▸ Task directions: Would you repeat exactly the part of the listing below that runs from the line containing "tan brick D7 level 3 -> none" down to the line containing "brown slope E2:G2 level 2 top G -> none", inclusive, and nothing else?

▸ Given records:
*****
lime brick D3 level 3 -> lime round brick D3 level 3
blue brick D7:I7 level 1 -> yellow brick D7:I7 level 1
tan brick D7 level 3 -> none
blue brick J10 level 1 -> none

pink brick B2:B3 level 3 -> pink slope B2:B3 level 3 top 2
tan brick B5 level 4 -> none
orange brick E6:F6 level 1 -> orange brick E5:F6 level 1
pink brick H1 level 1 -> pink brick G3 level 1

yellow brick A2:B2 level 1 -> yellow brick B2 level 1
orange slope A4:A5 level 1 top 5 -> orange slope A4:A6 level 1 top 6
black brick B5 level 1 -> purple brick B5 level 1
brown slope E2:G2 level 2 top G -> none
*****
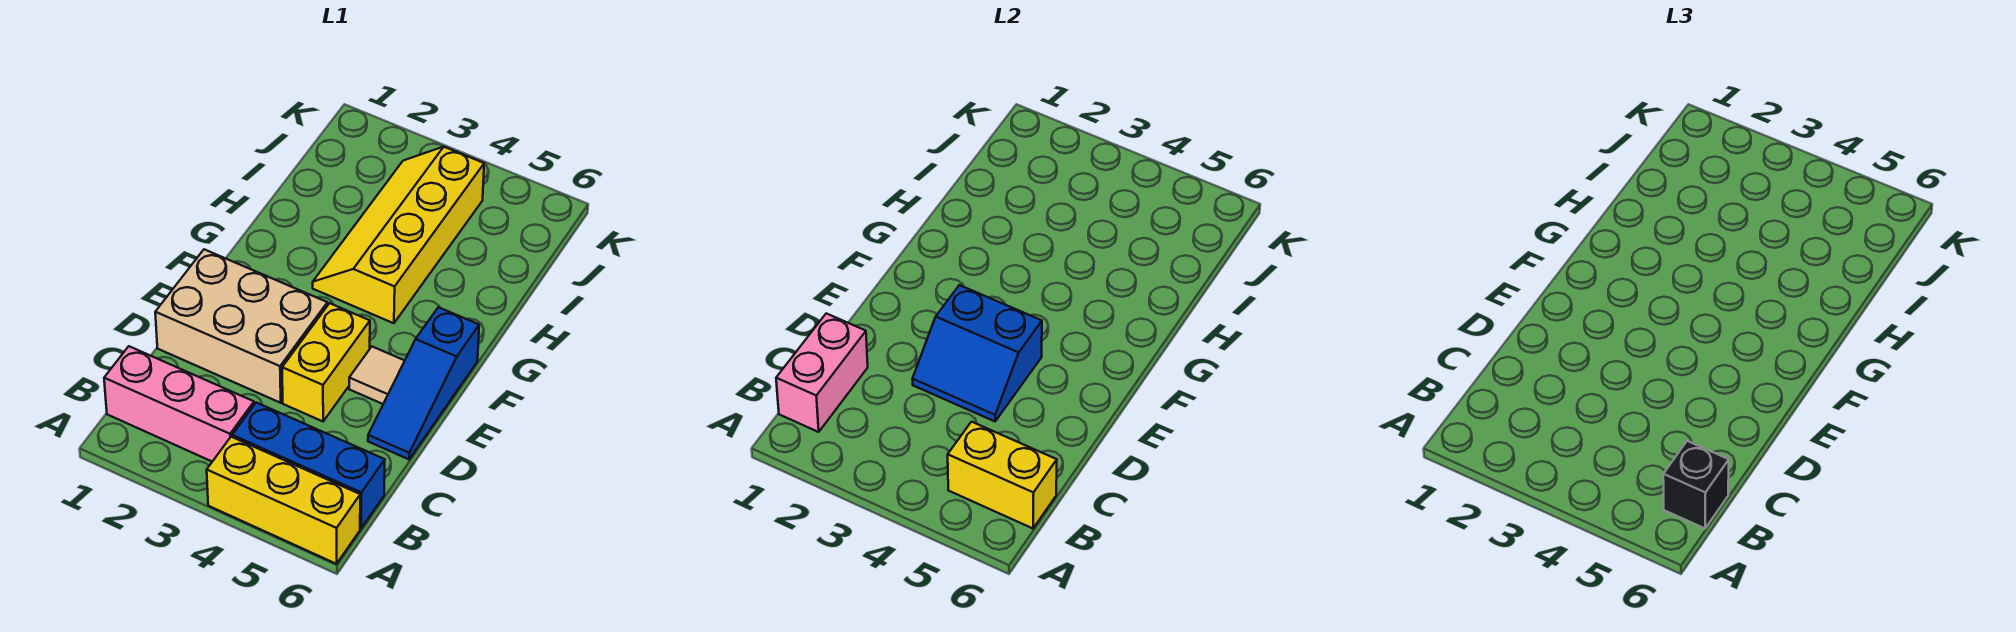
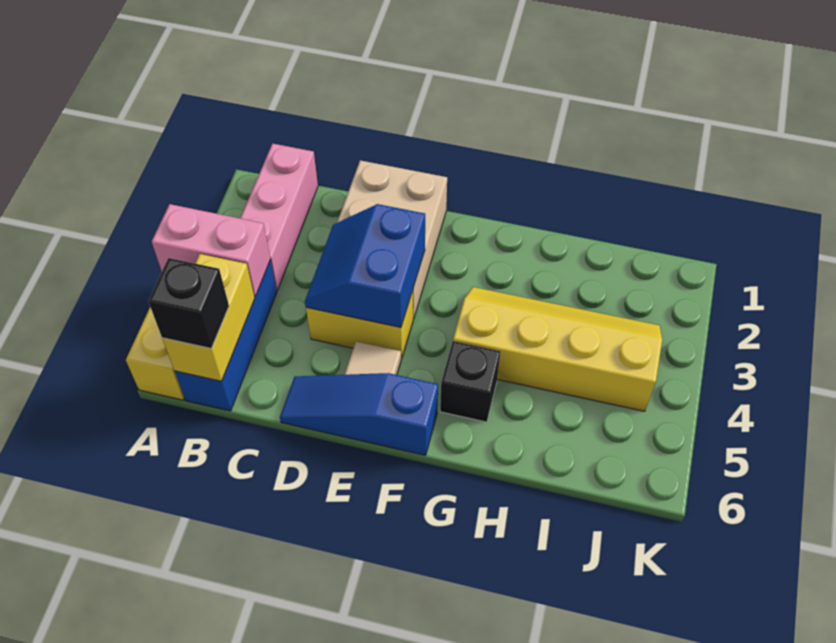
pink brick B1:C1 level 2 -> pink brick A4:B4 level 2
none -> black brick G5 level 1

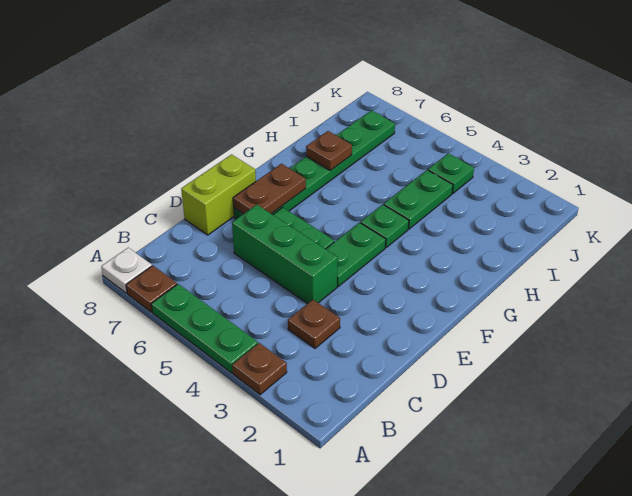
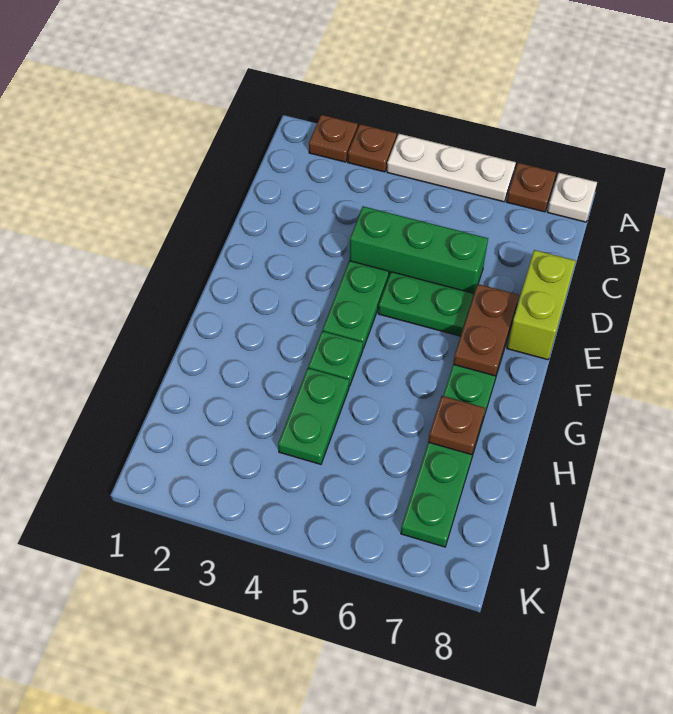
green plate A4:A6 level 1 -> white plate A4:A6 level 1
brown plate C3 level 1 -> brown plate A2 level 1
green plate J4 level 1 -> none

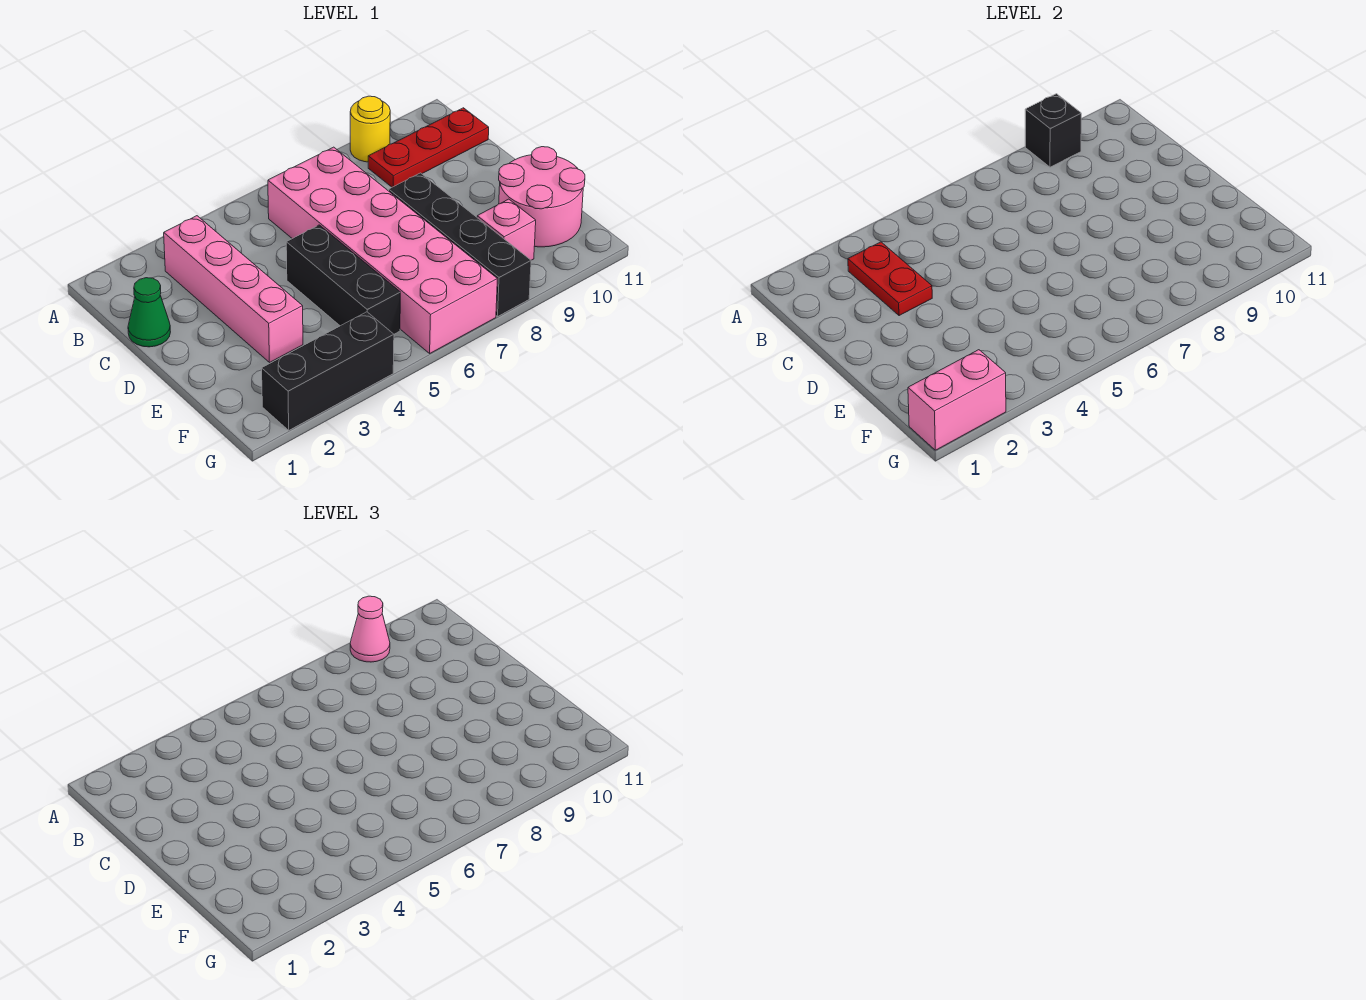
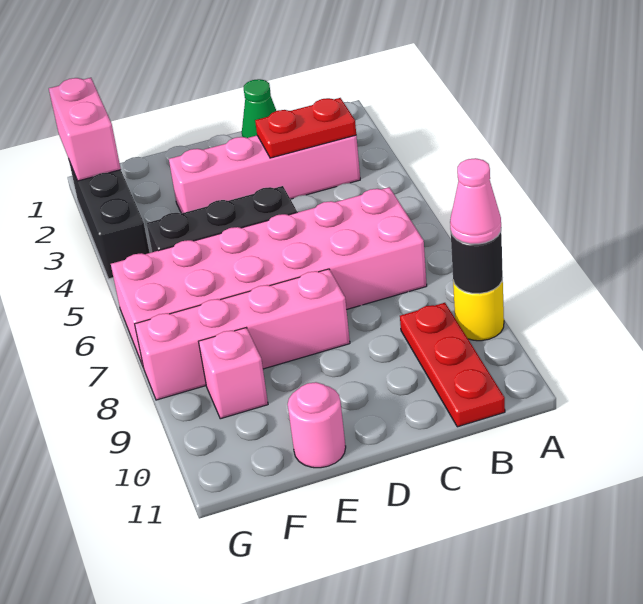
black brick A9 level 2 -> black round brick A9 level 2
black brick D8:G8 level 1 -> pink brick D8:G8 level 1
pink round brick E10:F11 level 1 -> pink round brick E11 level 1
*****
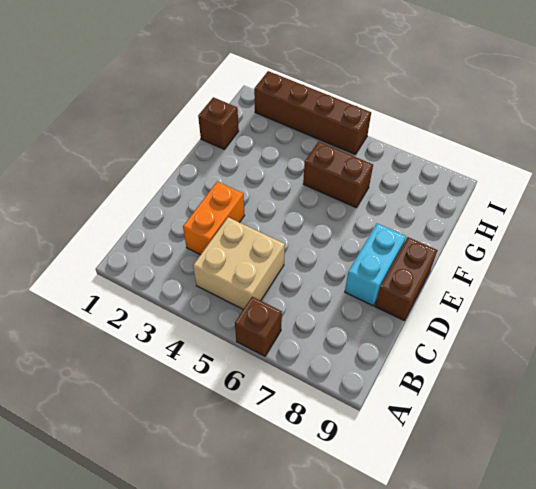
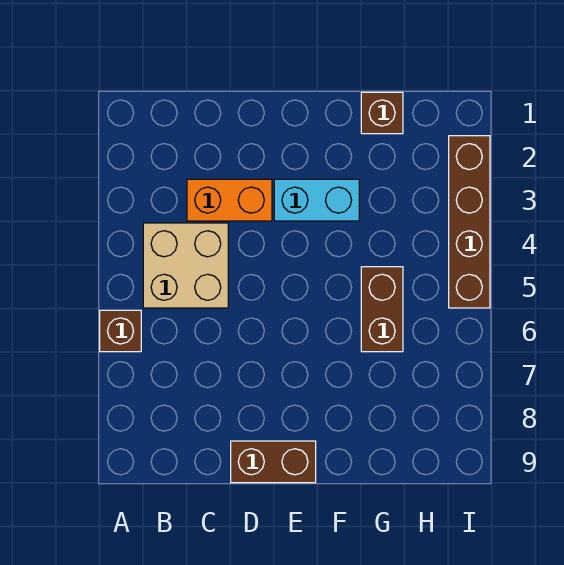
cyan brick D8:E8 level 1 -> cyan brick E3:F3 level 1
*****
▸ Exercise output:
tan brick D7 level 3 -> none
blue brick J10 level 1 -> none

pink brick B2:B3 level 3 -> pink slope B2:B3 level 3 top 2
tan brick B5 level 4 -> none
orange brick E6:F6 level 1 -> orange brick E5:F6 level 1
pink brick H1 level 1 -> pink brick G3 level 1

yellow brick A2:B2 level 1 -> yellow brick B2 level 1
orange slope A4:A5 level 1 top 5 -> orange slope A4:A6 level 1 top 6
black brick B5 level 1 -> purple brick B5 level 1
brown slope E2:G2 level 2 top G -> none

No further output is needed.